■ WORK INSTRUCTIONS
Would you restate, exactly as they appear, the lines from the one containing "(481, 162) = (545, 154): orange" through the end of the data below?

■ DATA SHOWN
════
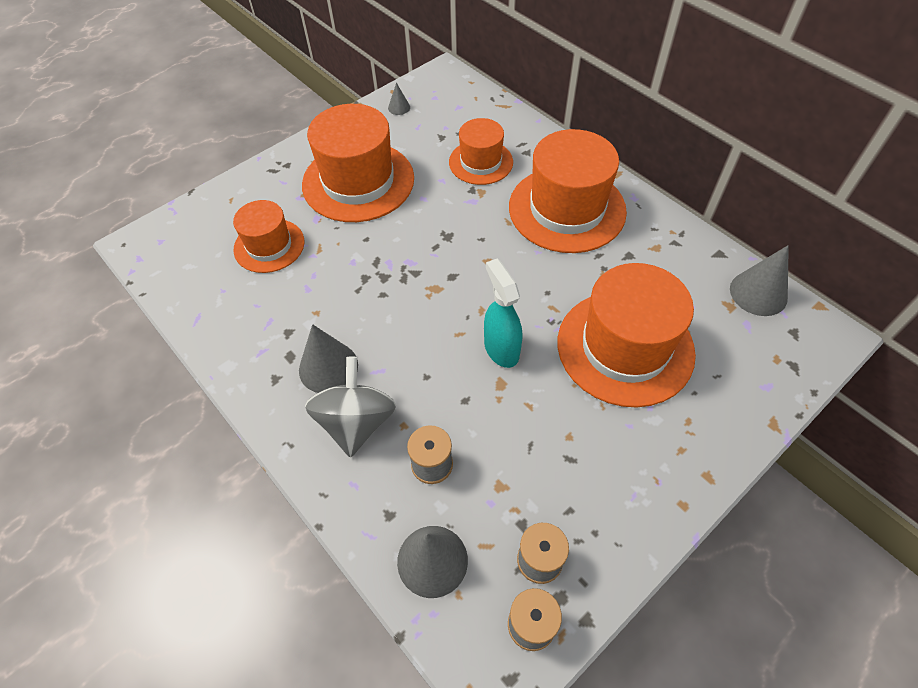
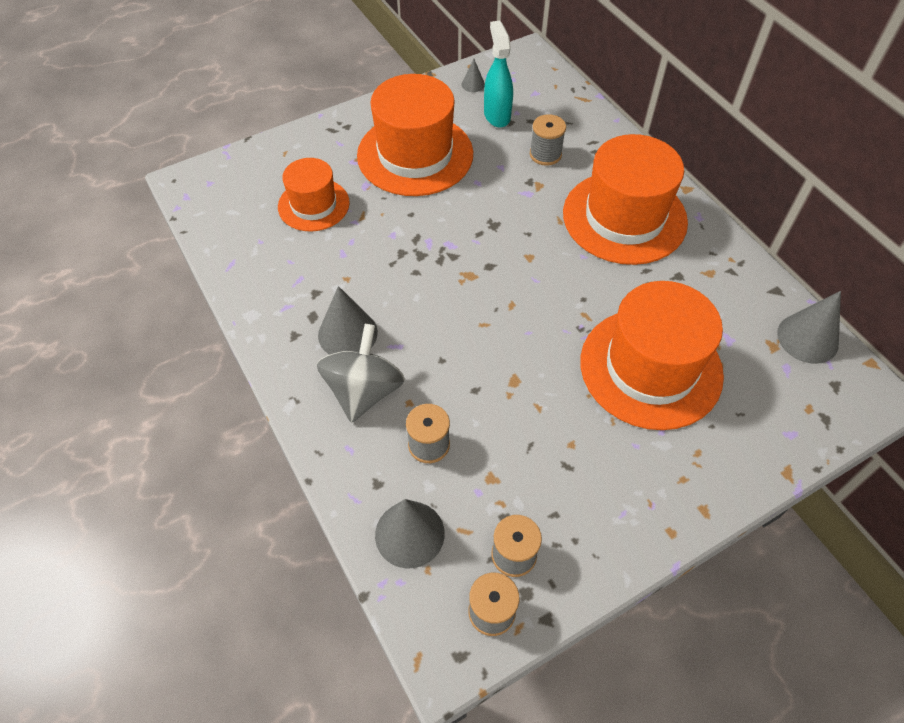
camera: 10 degrees right, 0 degrees up
(481, 162) = (545, 154): orange hat -> grey spool
(501, 349) = (523, 346): turquoise spray bottle -> turquoise spray bottle (497, 115)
════
■ FINISHED TASK
(481, 162) = (545, 154): orange hat -> grey spool
(501, 349) = (523, 346): turquoise spray bottle -> turquoise spray bottle (497, 115)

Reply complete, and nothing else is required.